Collection entries →
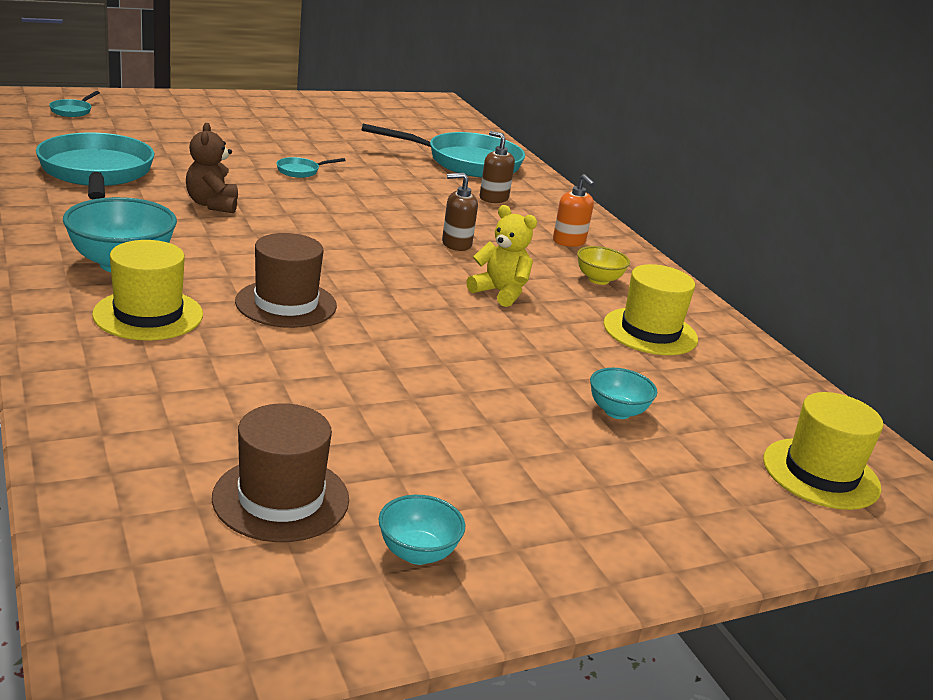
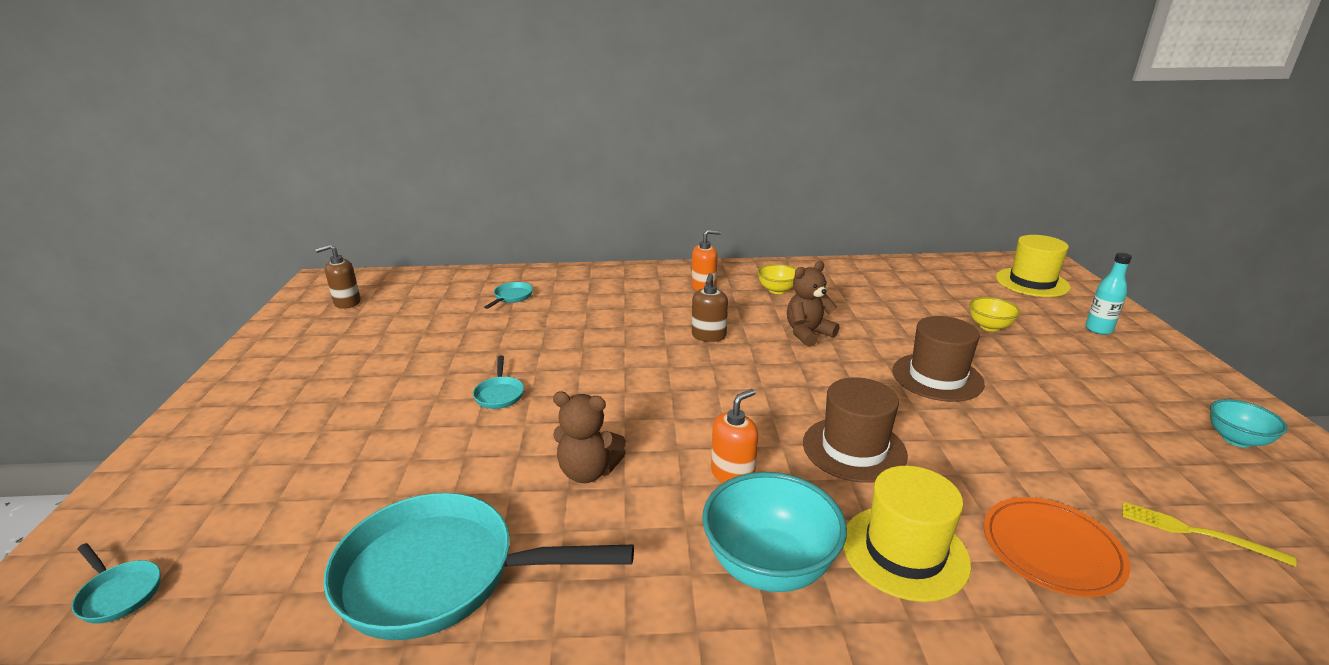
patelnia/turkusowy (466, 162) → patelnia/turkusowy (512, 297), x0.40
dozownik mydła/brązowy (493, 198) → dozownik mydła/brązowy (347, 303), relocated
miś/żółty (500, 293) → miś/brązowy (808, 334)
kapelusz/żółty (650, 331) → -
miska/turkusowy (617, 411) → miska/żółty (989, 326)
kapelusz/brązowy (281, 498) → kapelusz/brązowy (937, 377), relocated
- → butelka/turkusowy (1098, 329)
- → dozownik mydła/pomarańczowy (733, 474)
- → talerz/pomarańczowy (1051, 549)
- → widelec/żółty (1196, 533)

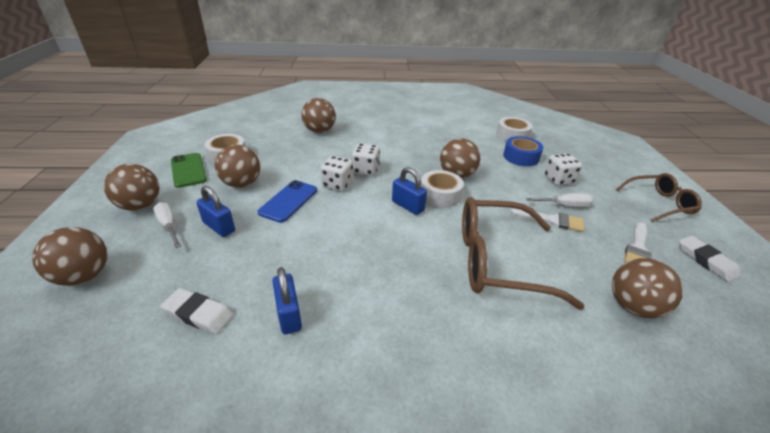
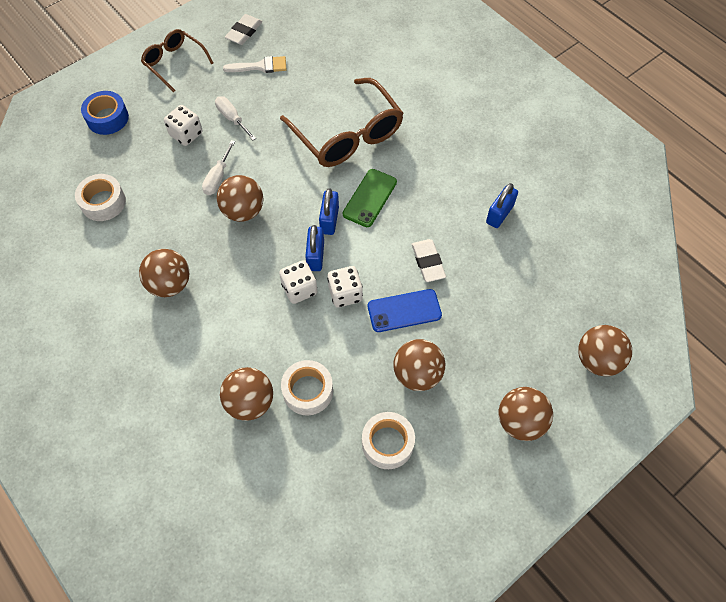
taśma klejąca/niebieski (521, 157) → taśma klejąca/niebieski (107, 118), relocated
telefon/zielony (188, 170) → telefon/zielony (370, 198), relocated
taśma klejąca/biały (440, 195) → taśma klejąca/biały (308, 391), relocated
kłódka/niebieski (219, 227) → kłódka/niebieski (315, 256), relocated
śrubokręt/biały (169, 226) → śrubokręt/biały (218, 177), relocated
pędzel/biały (552, 220) → -
piłka/brązowy (633, 306) → piłka/brązowy (170, 284), relocated
gumka do mazania/biały (198, 314) → gumka do mazania/biały (428, 262), relocated

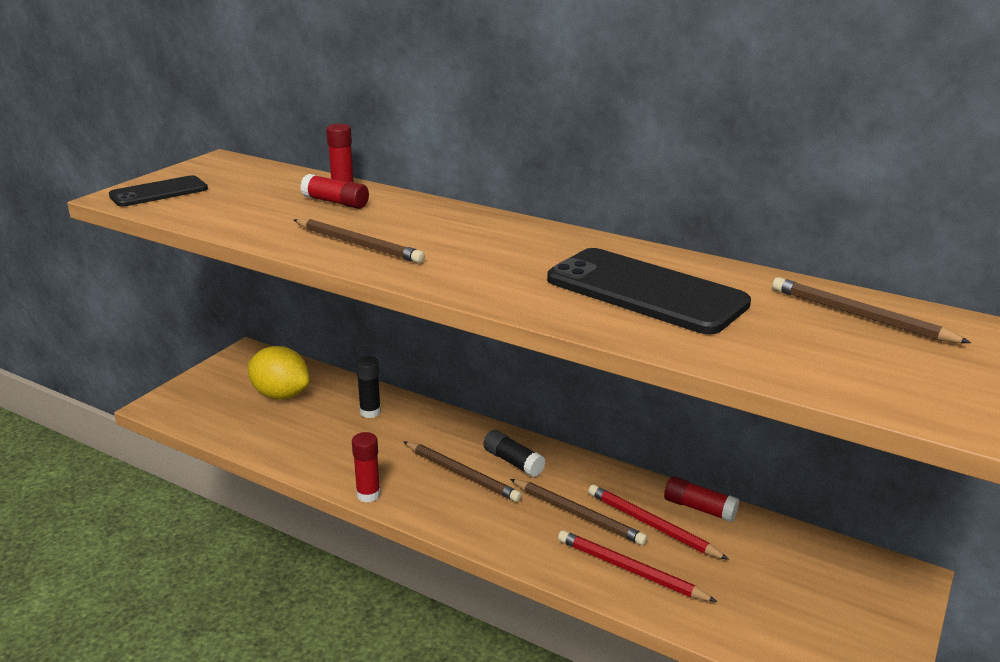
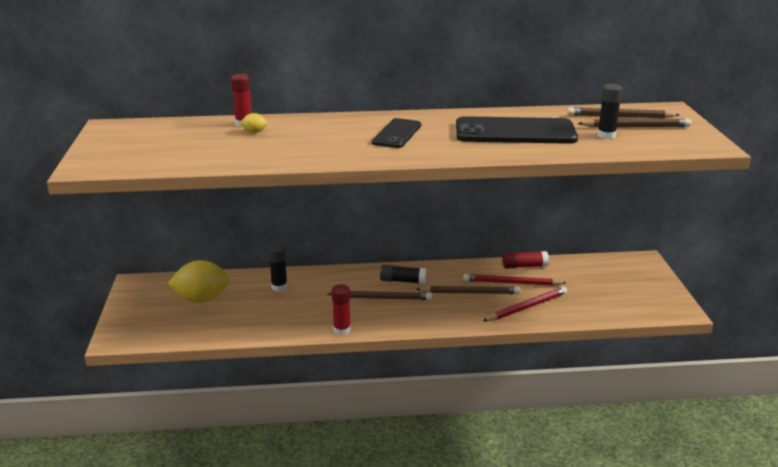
klej w sztyfcie/czerwony (335, 202) → cytryna/żółty (254, 132)
telefon/czarny (159, 192) → telefon/czarny (397, 134), relocated
ołówek/brązowy (358, 244) → ołówek/brązowy (636, 127), relocated
ołówek/czerwony (630, 570) → ołówek/czerwony (526, 307), 150 degrees clockwise
- → klej w sztyfcie/czarny (606, 135)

PROBLEM STATEMENT → Copy nothing past the line containing "miska/turkusowy (617, 411)": reproduce every line from the start of the records up to it, skipping pictures.

EXERCISE RESULT →
patelnia/turkusowy (466, 162) → patelnia/turkusowy (512, 297), x0.40
dozownik mydła/brązowy (493, 198) → dozownik mydła/brązowy (347, 303), relocated
miś/żółty (500, 293) → miś/brązowy (808, 334)
kapelusz/żółty (650, 331) → -
miska/turkusowy (617, 411) → miska/żółty (989, 326)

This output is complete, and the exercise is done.